▶ _Required work_
Search the entries below for the word "gray", then copy each line in which it is found.
::: The data
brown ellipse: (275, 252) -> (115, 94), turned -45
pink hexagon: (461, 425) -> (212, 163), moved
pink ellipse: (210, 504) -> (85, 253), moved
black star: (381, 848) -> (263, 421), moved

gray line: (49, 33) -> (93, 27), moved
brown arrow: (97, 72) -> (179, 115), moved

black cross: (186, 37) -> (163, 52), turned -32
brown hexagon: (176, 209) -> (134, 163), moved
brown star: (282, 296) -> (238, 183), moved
::::::
::: The data
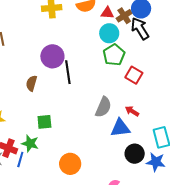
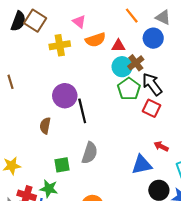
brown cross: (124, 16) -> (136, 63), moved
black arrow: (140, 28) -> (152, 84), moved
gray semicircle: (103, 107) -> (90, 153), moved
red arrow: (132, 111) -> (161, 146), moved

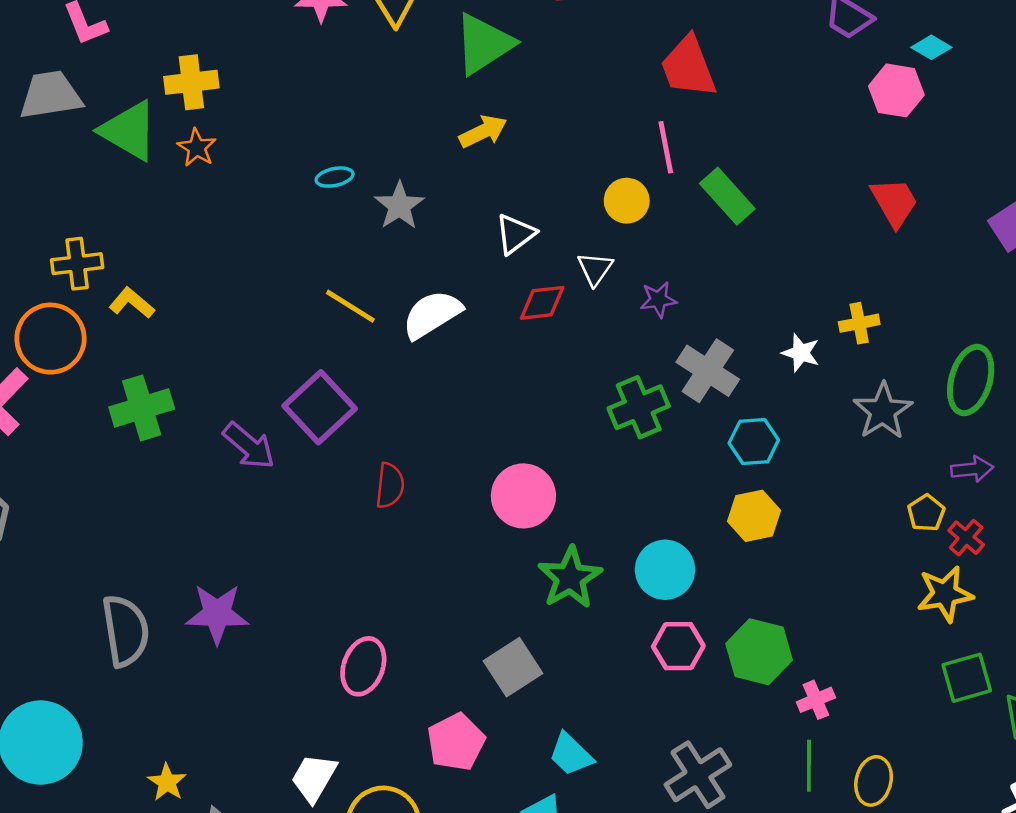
::::::
▶ _Solution to this problem_
gray line: (49, 33) -> (93, 27), moved
gray semicircle: (103, 107) -> (90, 153), moved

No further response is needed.